§ **Work order**:
Images appear in the records below; leave them out and repeat everything else exactly.

§ **Input for this task**:
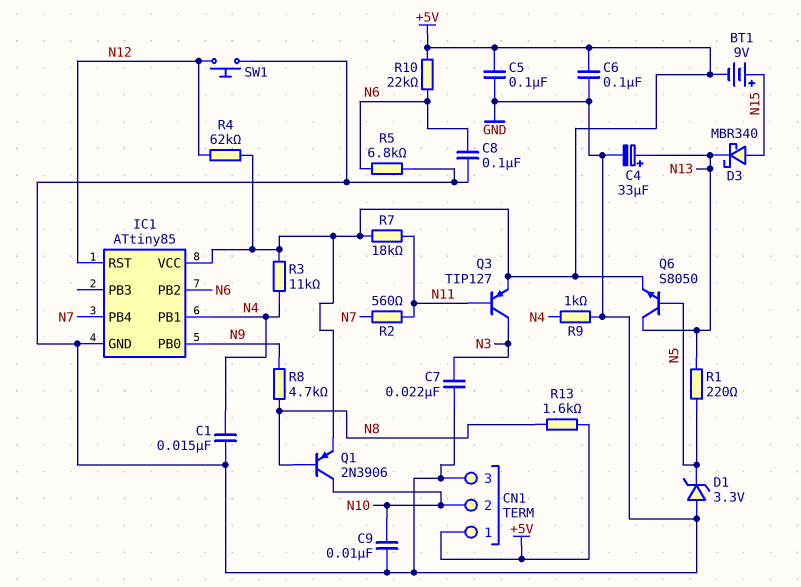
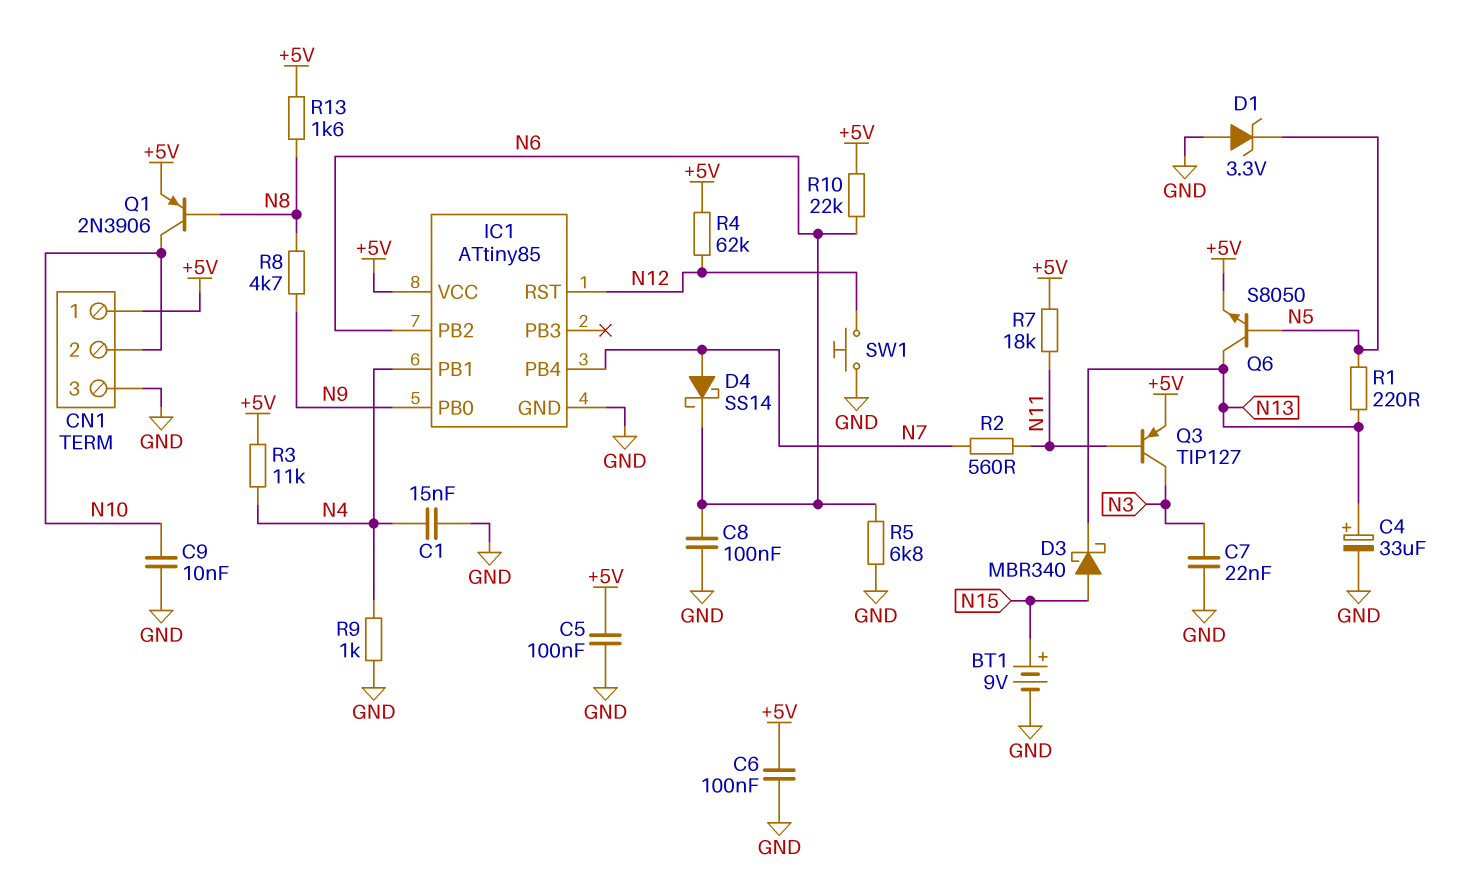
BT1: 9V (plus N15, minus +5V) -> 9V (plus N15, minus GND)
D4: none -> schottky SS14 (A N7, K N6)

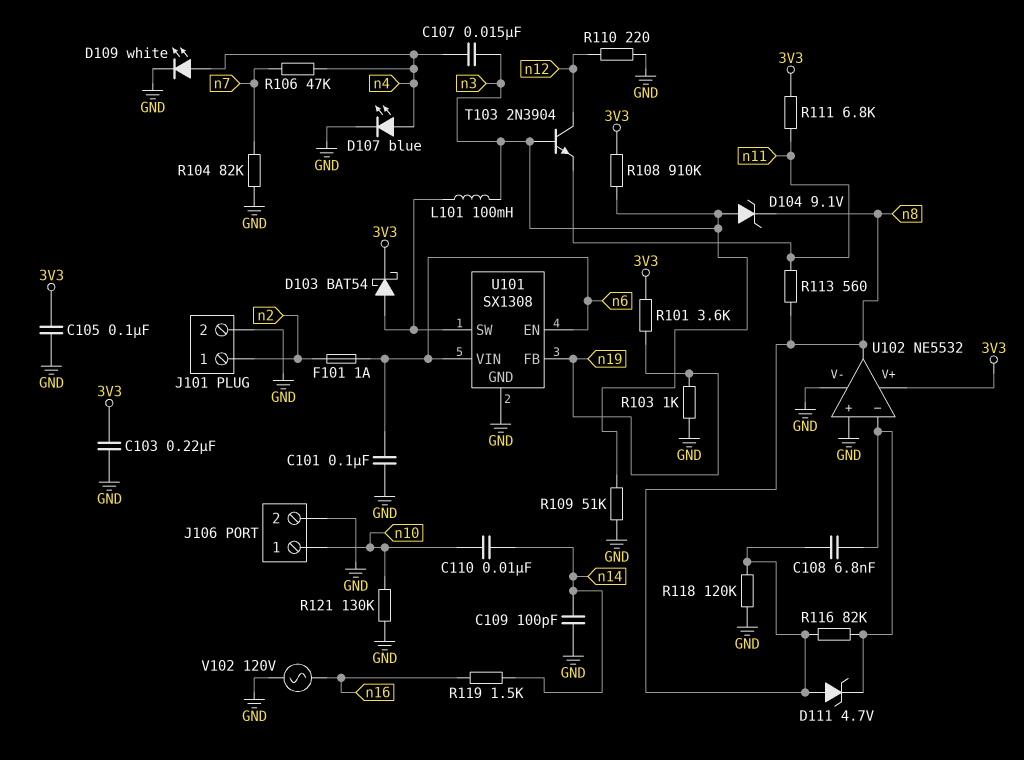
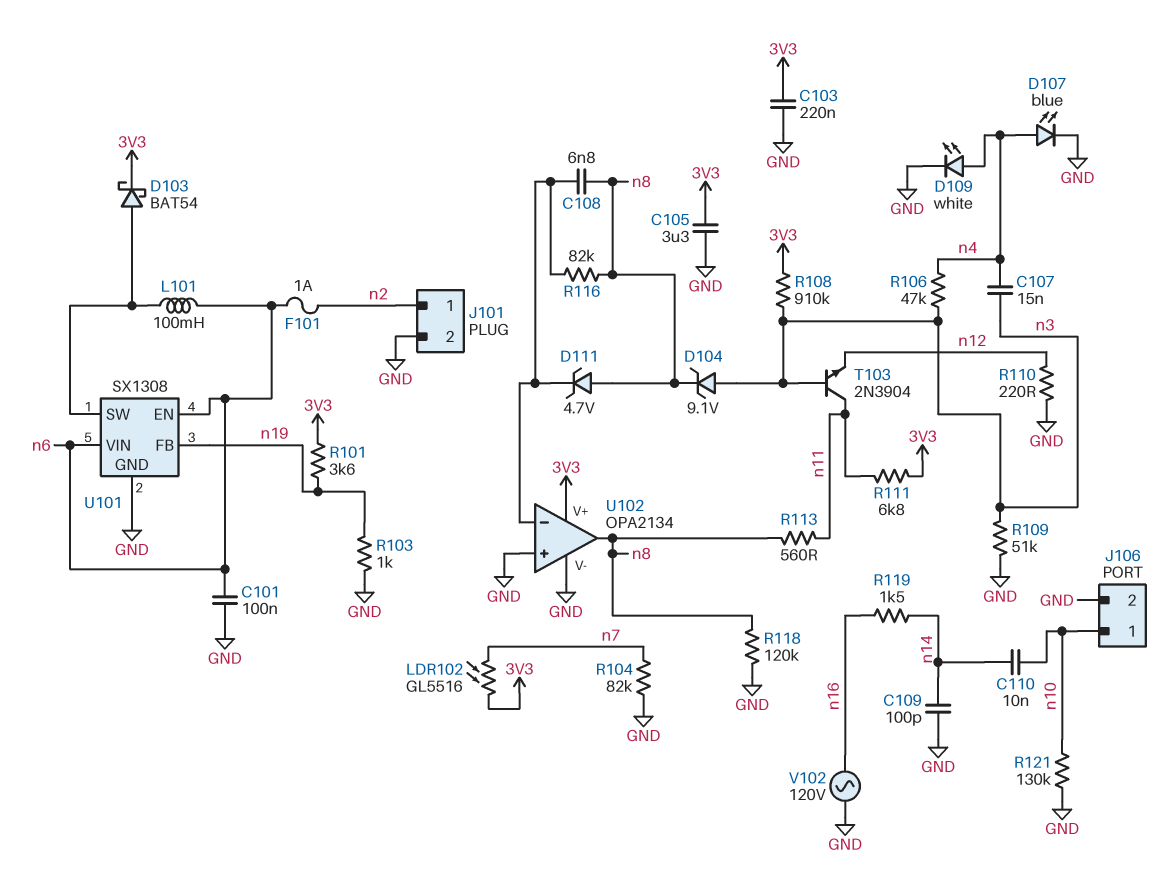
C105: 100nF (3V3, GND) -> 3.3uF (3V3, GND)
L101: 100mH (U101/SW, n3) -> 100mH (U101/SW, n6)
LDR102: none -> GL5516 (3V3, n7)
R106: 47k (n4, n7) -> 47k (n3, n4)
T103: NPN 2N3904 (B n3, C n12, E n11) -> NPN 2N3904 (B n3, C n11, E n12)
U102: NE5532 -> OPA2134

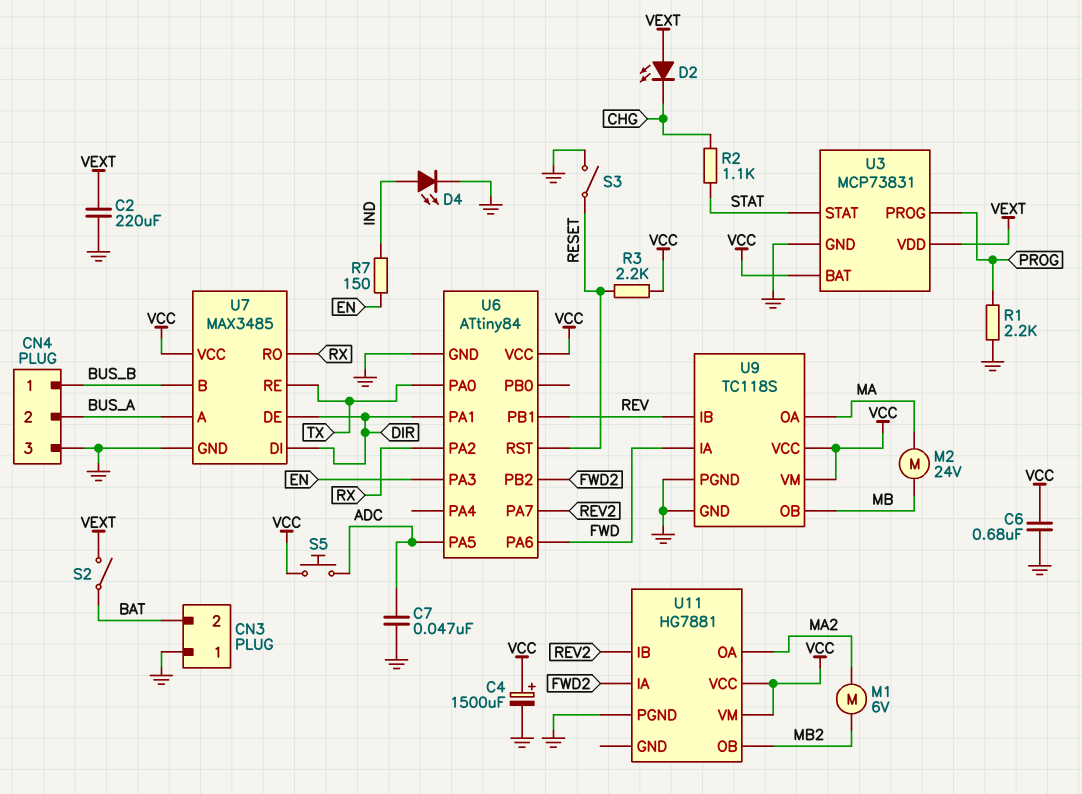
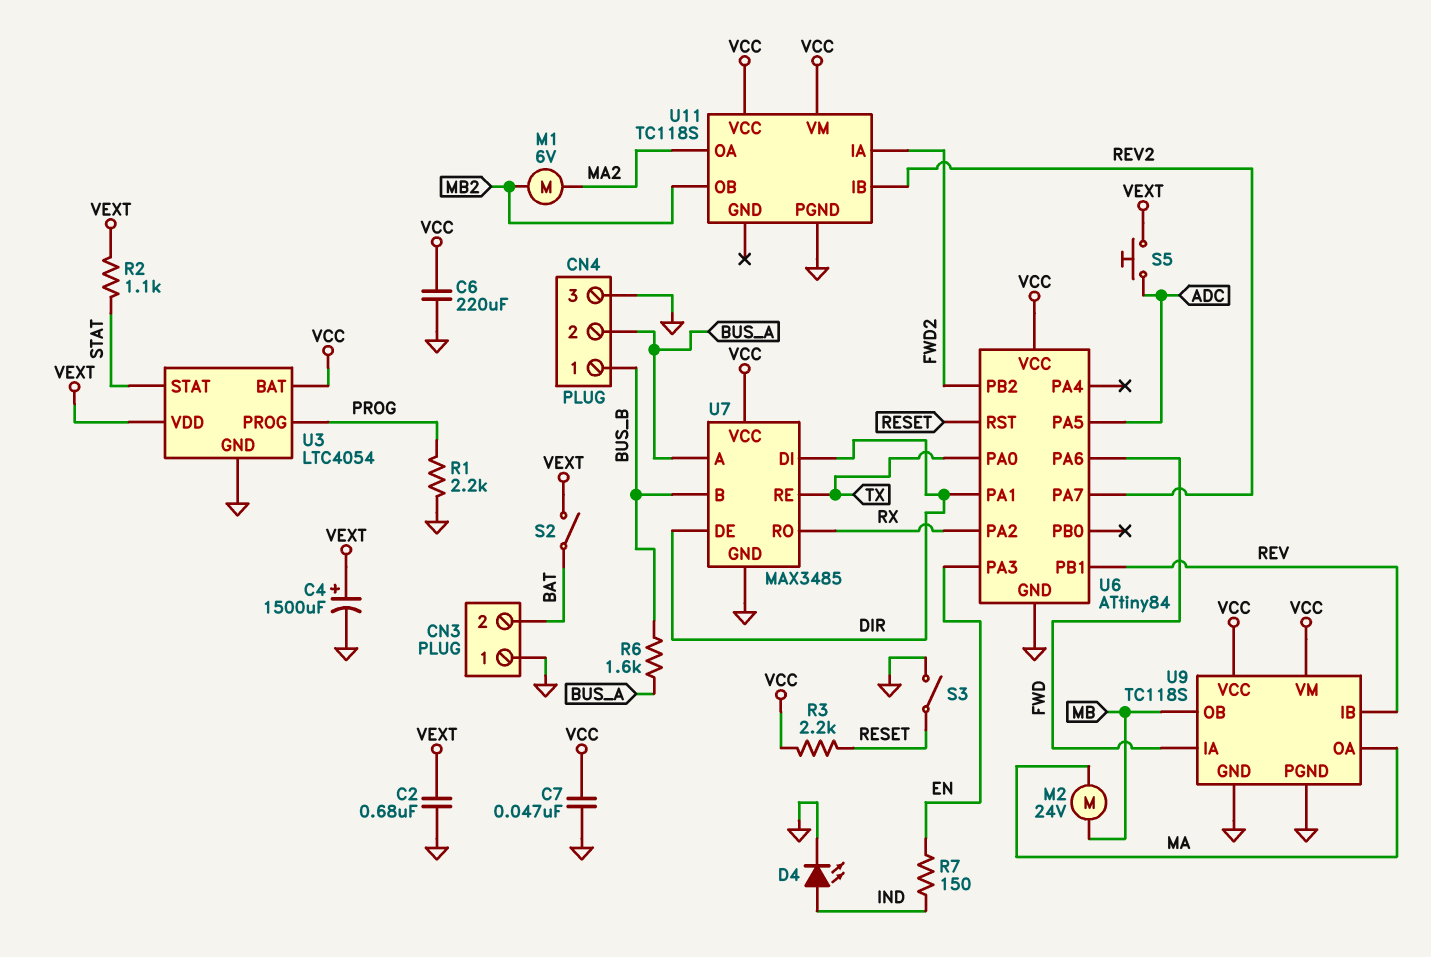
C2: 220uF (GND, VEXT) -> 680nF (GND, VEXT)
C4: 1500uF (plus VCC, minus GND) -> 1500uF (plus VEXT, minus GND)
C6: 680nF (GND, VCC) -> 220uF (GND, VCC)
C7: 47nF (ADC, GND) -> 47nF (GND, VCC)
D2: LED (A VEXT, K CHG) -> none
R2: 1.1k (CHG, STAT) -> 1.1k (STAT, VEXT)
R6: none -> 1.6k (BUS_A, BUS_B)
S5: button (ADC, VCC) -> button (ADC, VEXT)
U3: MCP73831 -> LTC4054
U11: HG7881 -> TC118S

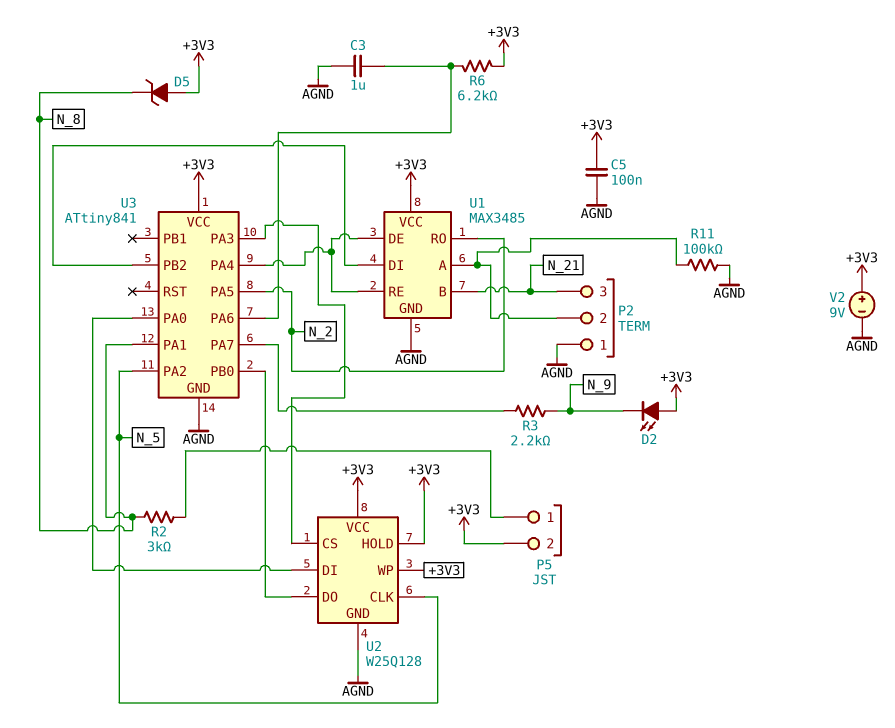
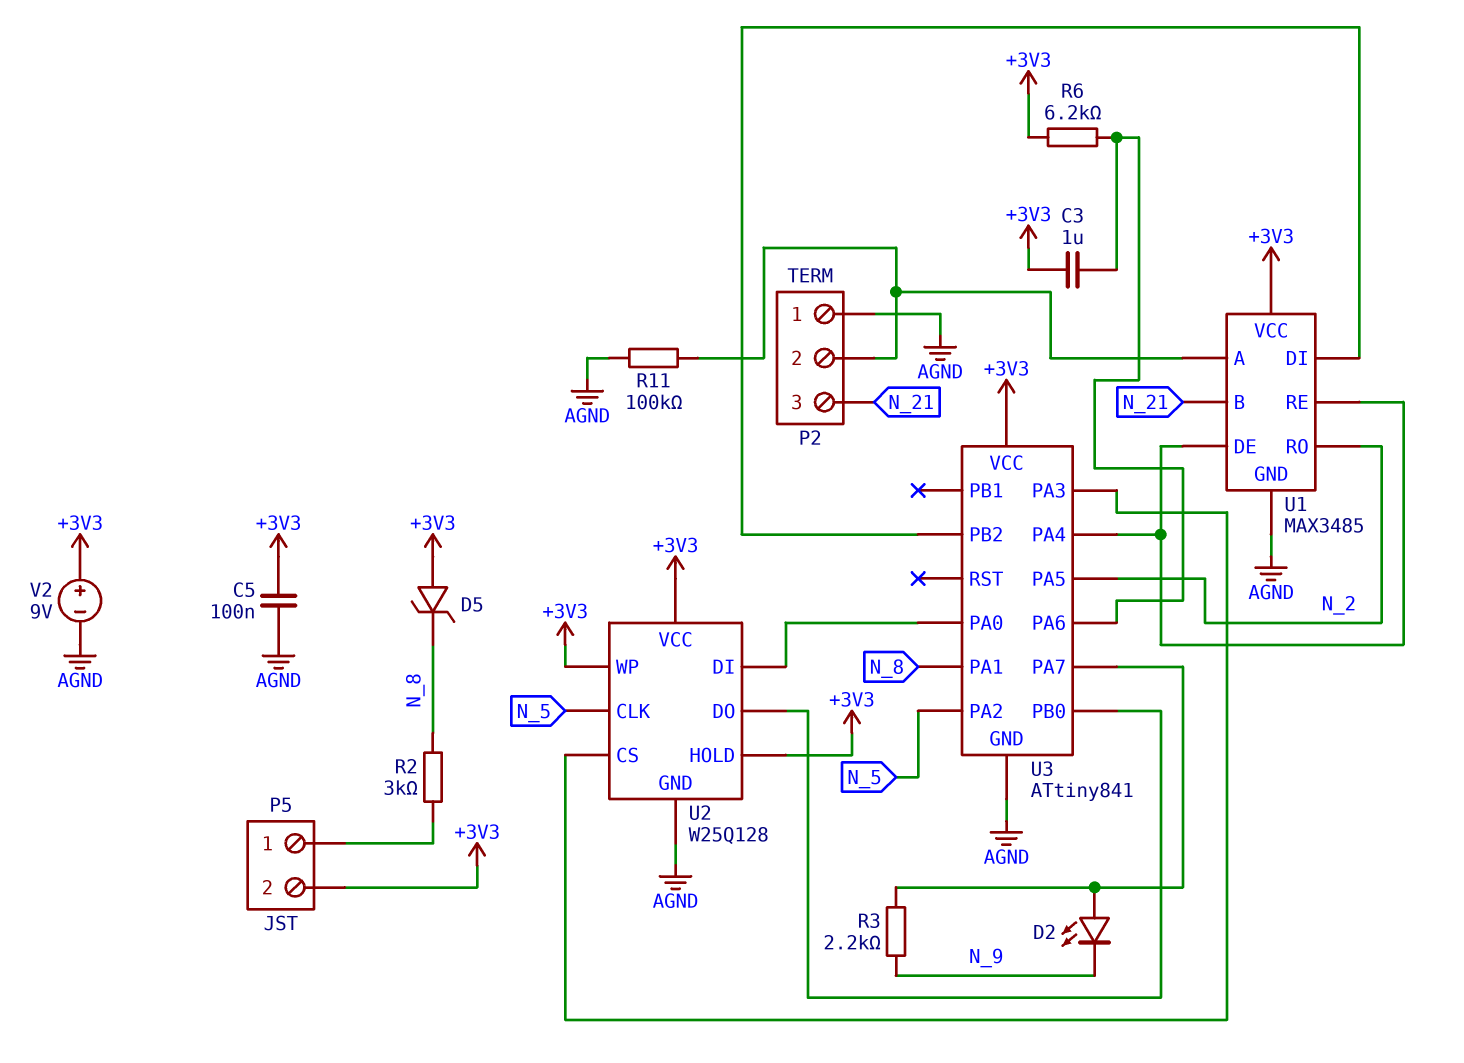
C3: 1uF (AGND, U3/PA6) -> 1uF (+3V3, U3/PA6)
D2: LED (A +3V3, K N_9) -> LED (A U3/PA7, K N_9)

§ **Written solution**:
BT1: 9V (plus N15, minus +5V) -> 9V (plus N15, minus GND)
D4: none -> schottky SS14 (A N7, K N6)

C105: 100nF (3V3, GND) -> 3.3uF (3V3, GND)
L101: 100mH (U101/SW, n3) -> 100mH (U101/SW, n6)
LDR102: none -> GL5516 (3V3, n7)
R106: 47k (n4, n7) -> 47k (n3, n4)
T103: NPN 2N3904 (B n3, C n12, E n11) -> NPN 2N3904 (B n3, C n11, E n12)
U102: NE5532 -> OPA2134

C2: 220uF (GND, VEXT) -> 680nF (GND, VEXT)
C4: 1500uF (plus VCC, minus GND) -> 1500uF (plus VEXT, minus GND)
C6: 680nF (GND, VCC) -> 220uF (GND, VCC)
C7: 47nF (ADC, GND) -> 47nF (GND, VCC)
D2: LED (A VEXT, K CHG) -> none
R2: 1.1k (CHG, STAT) -> 1.1k (STAT, VEXT)
R6: none -> 1.6k (BUS_A, BUS_B)
S5: button (ADC, VCC) -> button (ADC, VEXT)
U3: MCP73831 -> LTC4054
U11: HG7881 -> TC118S

C3: 1uF (AGND, U3/PA6) -> 1uF (+3V3, U3/PA6)
D2: LED (A +3V3, K N_9) -> LED (A U3/PA7, K N_9)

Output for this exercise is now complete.